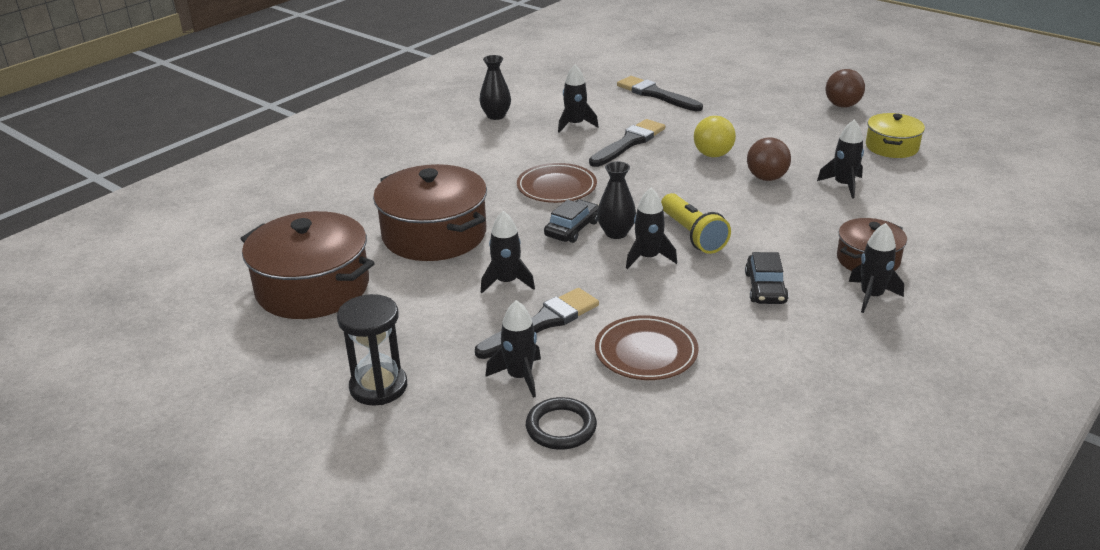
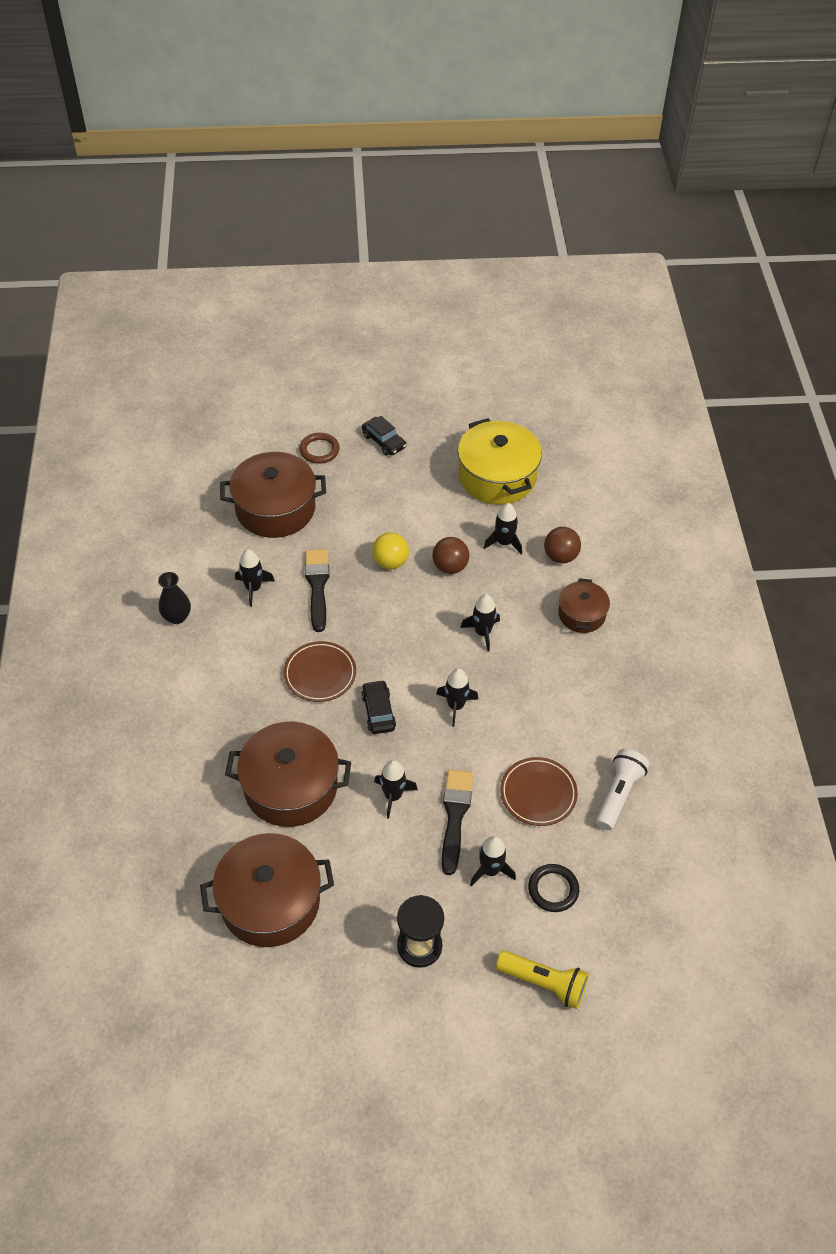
camera: 45 degrees left, 20 degrees up
(616, 233) = (411, 695): black vase -> none
(656, 94) = (275, 508): black brush -> brown pot
(692, 235) = (460, 663): yellow flashlight -> yellow flashlight (544, 983)
(735, 400) = (618, 794): none -> white flashlight
(738, 80) = (319, 450): none -> brown ring
(765, 288) = (549, 684): black car -> black car (384, 441)
(842, 105) = (423, 442): brown ball -> brown ball (560, 556)
(871, 296) = (611, 649): black rocket -> black rocket (482, 632)
(891, 147) = (497, 476): yellow pot -> yellow pot, size x1.79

----------

Work task:
Repeat the entries exactly, pictures left out.

Exercise output:
camera: 45 degrees left, 20 degrees up
(616, 233) = (411, 695): black vase -> none
(656, 94) = (275, 508): black brush -> brown pot
(692, 235) = (460, 663): yellow flashlight -> yellow flashlight (544, 983)
(735, 400) = (618, 794): none -> white flashlight
(738, 80) = (319, 450): none -> brown ring
(765, 288) = (549, 684): black car -> black car (384, 441)
(842, 105) = (423, 442): brown ball -> brown ball (560, 556)
(871, 296) = (611, 649): black rocket -> black rocket (482, 632)
(891, 147) = (497, 476): yellow pot -> yellow pot, size x1.79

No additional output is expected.